Each line of the material below that holds the word "bear" needs to be copied.

= Beginning of Section =

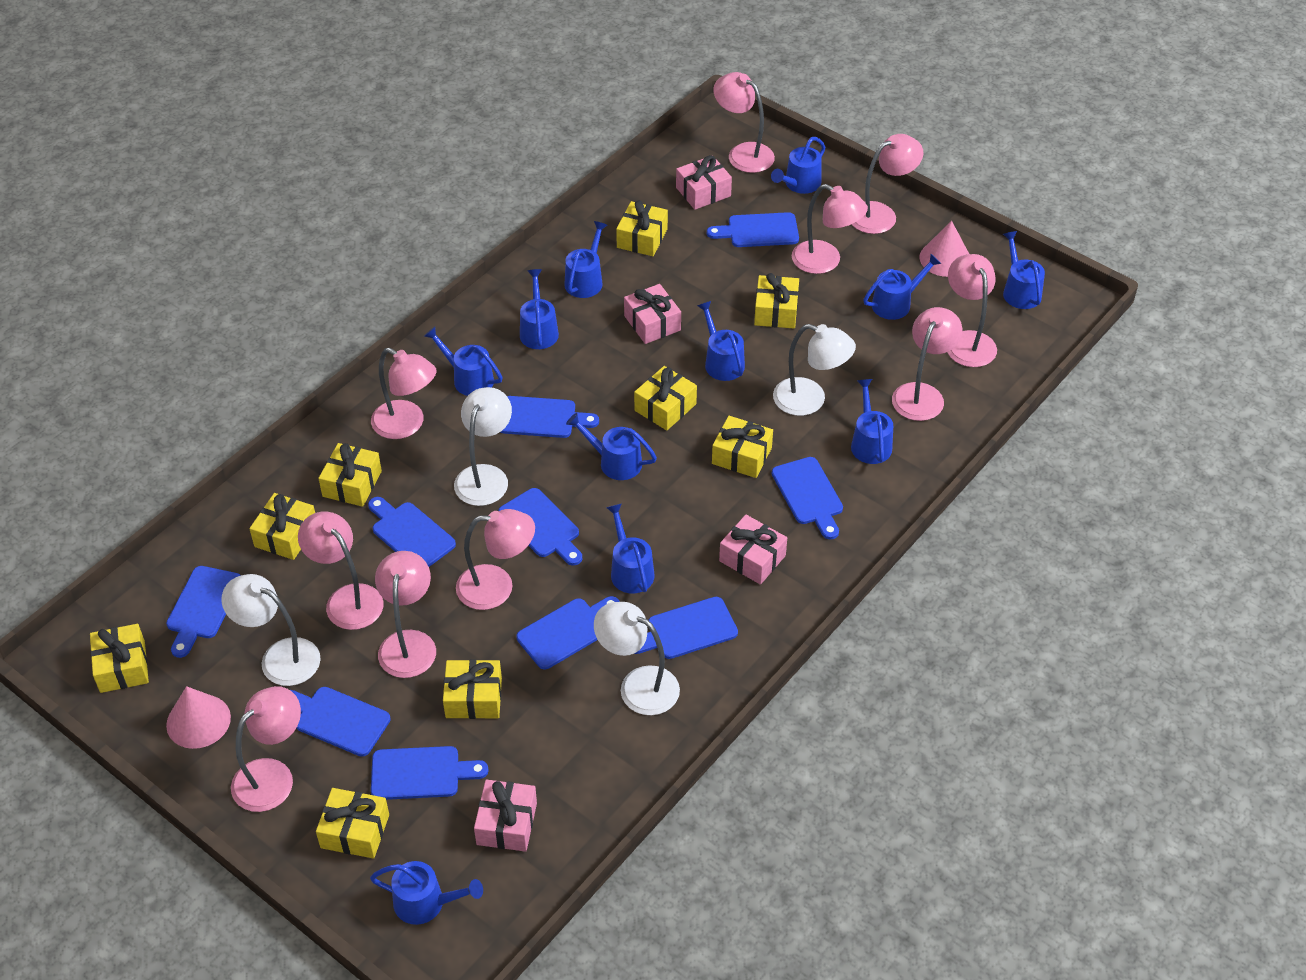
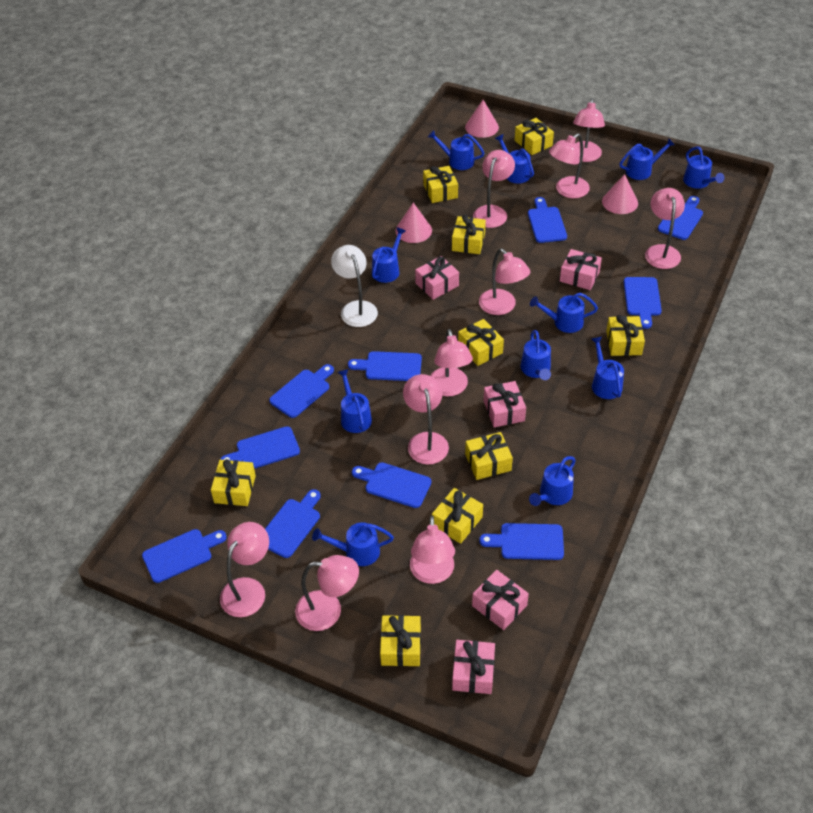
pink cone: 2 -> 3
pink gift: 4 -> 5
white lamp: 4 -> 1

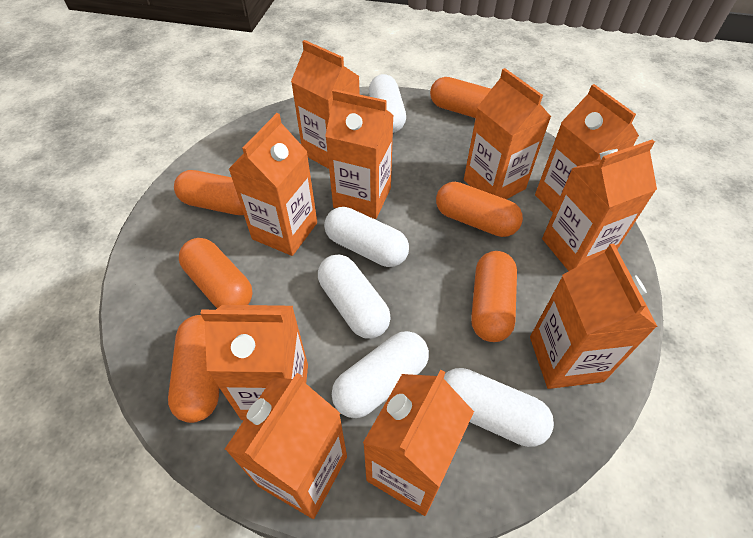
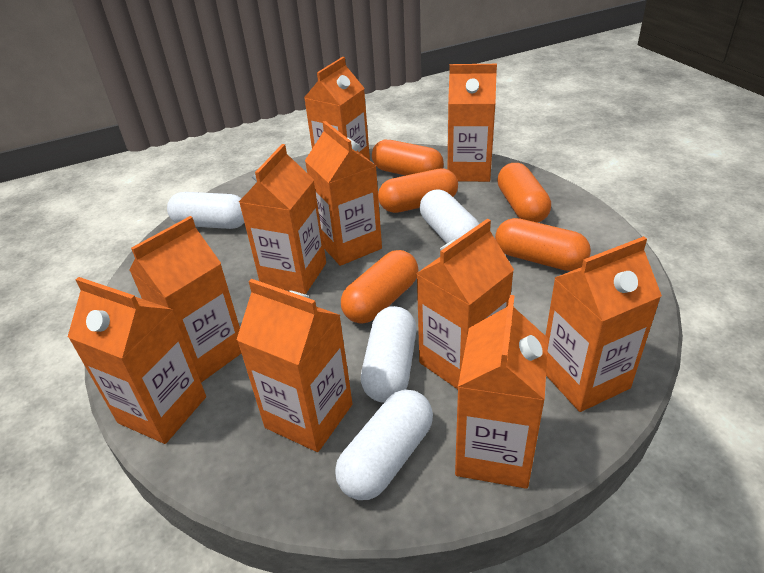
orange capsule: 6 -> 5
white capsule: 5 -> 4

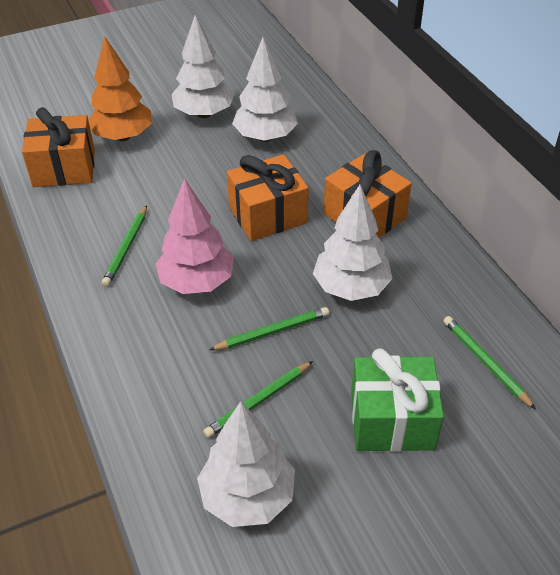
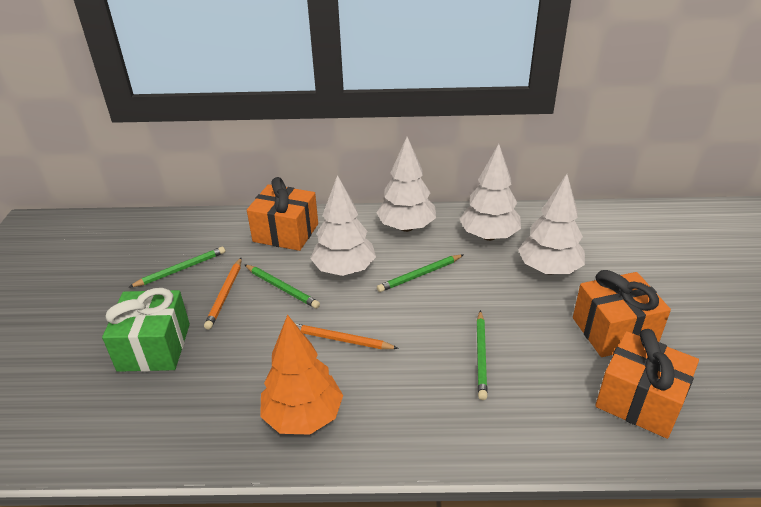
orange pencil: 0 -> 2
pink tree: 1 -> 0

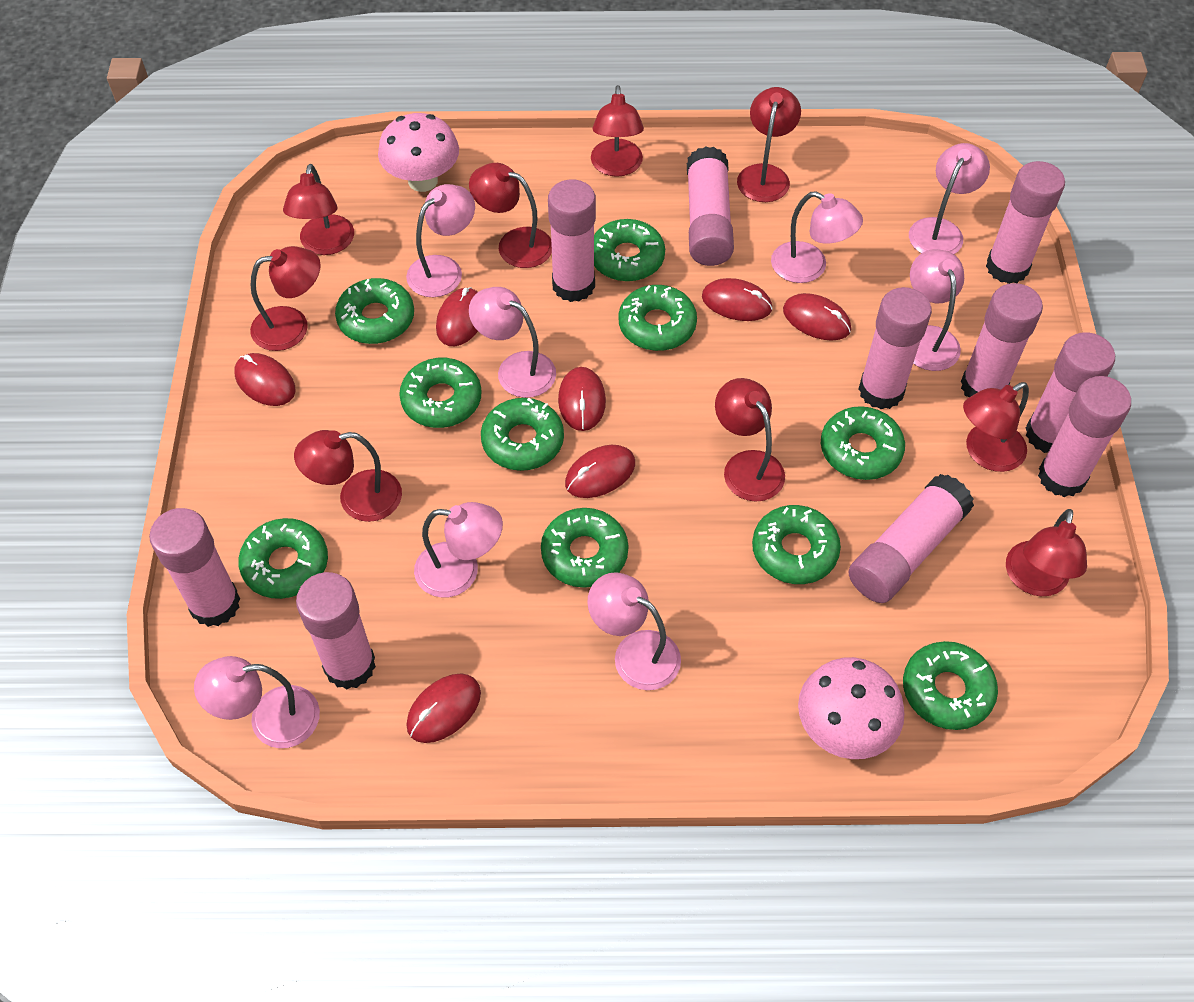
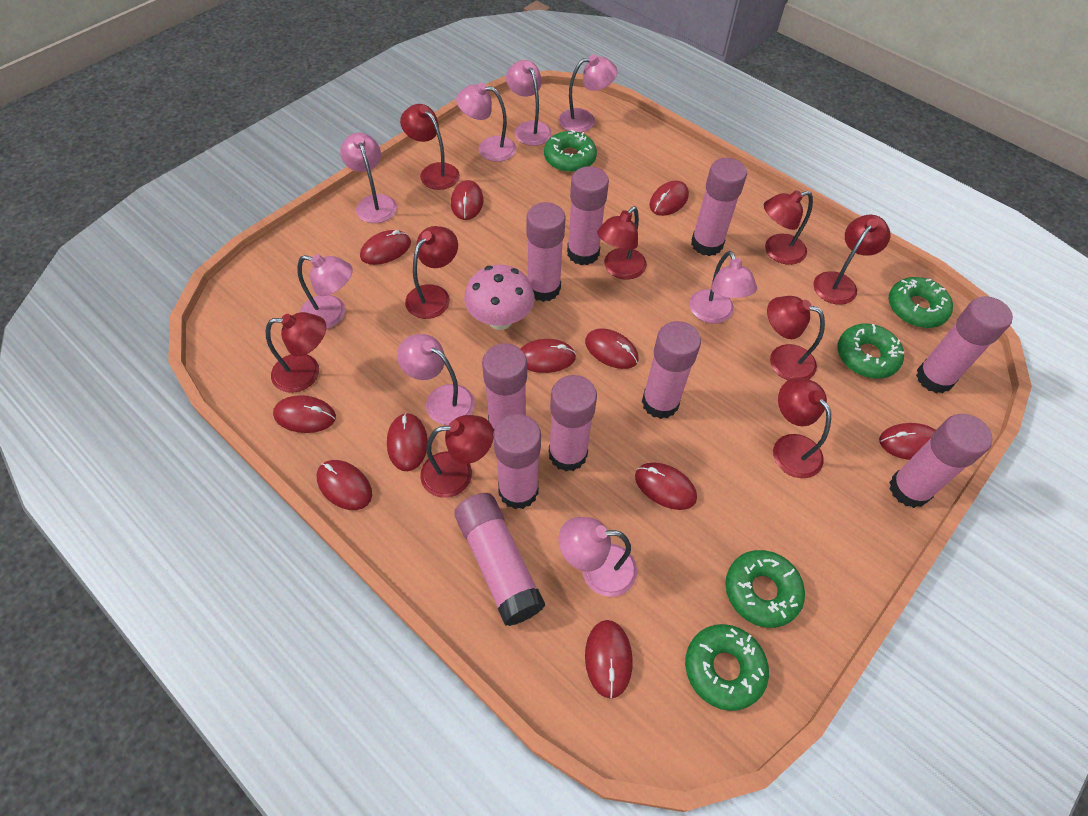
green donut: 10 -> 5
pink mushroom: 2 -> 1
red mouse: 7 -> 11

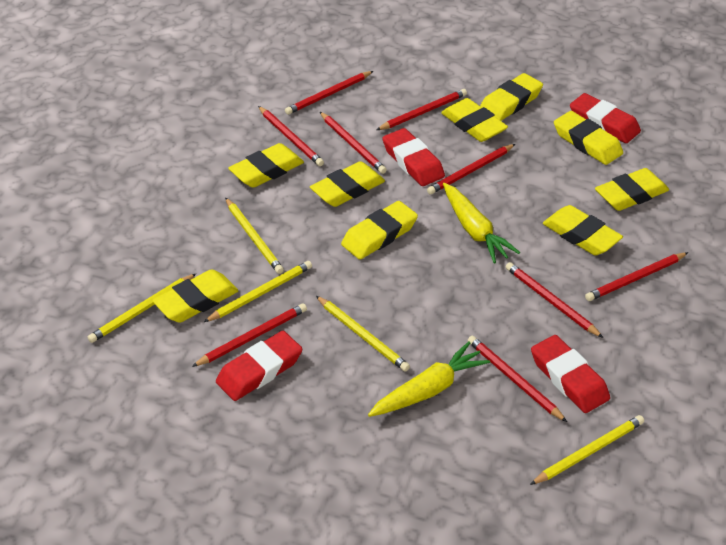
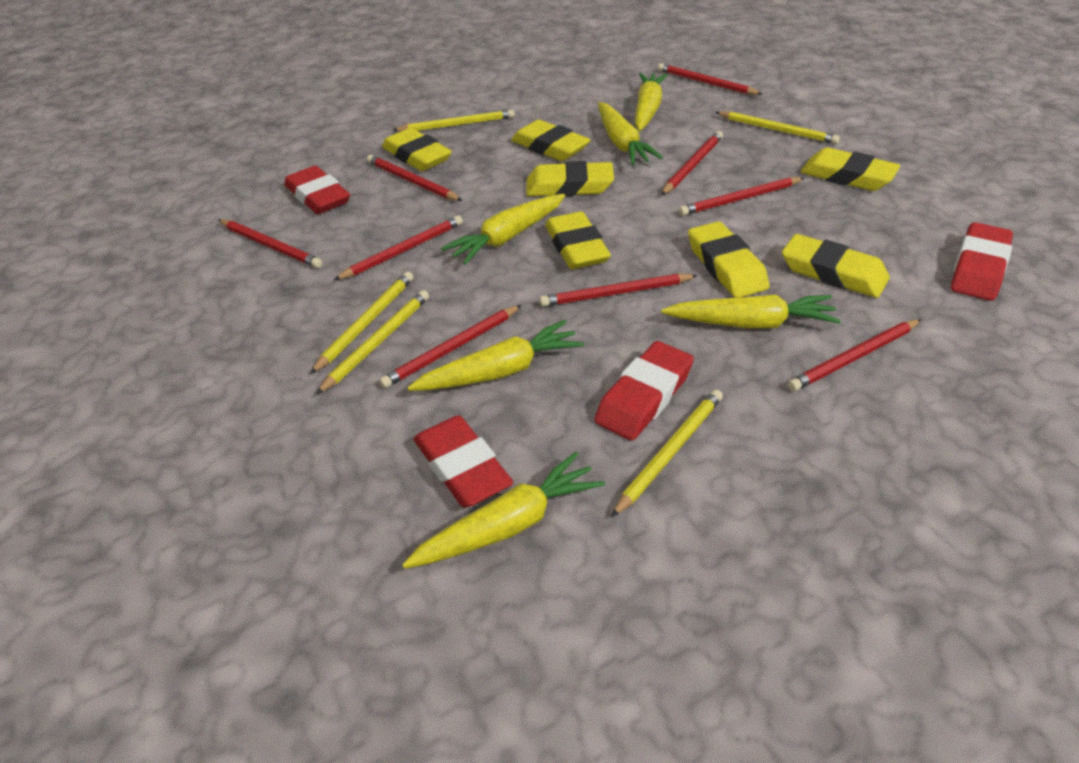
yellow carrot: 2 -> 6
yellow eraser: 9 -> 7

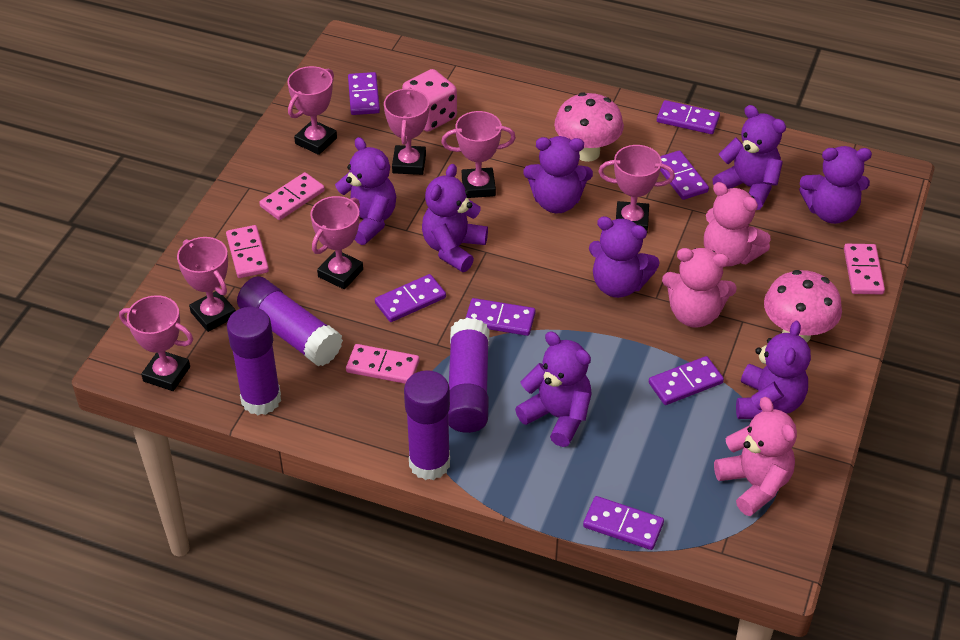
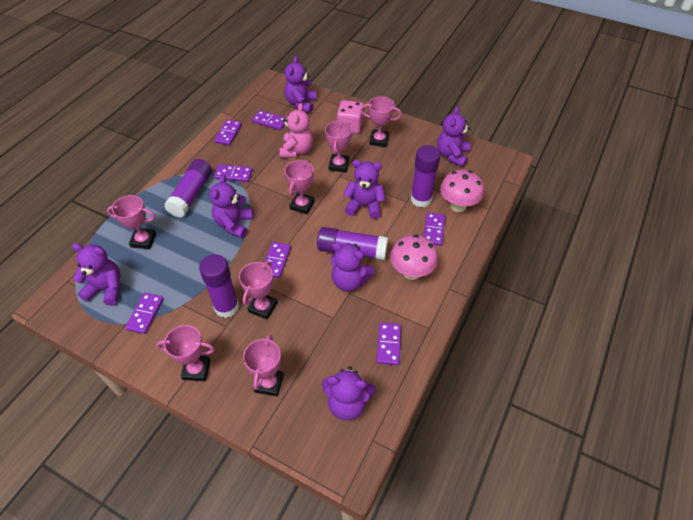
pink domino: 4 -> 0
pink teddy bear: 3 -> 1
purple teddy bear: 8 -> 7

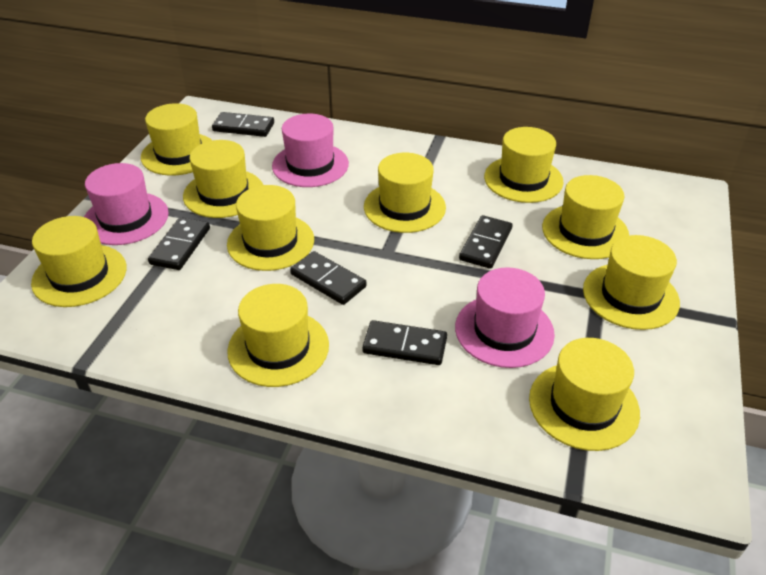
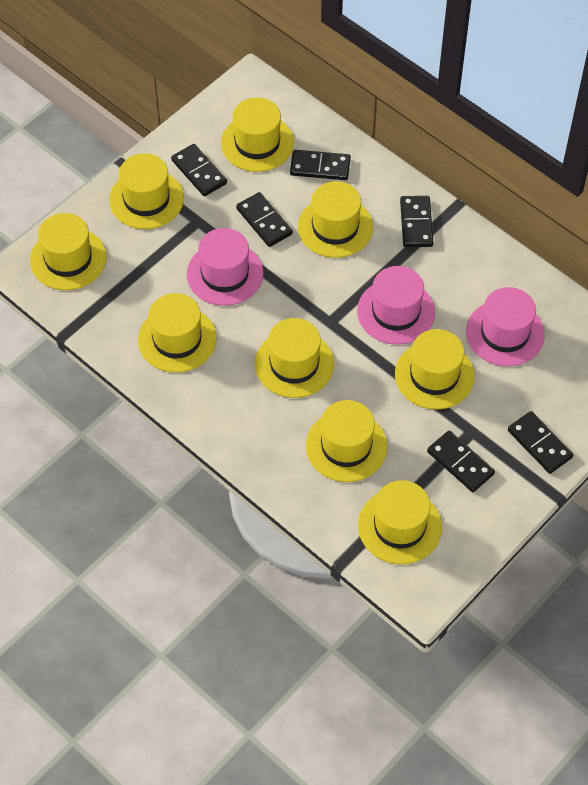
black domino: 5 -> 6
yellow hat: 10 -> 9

= End of Section =

§ **Task response**:
pink teddy bear: 3 -> 1
purple teddy bear: 8 -> 7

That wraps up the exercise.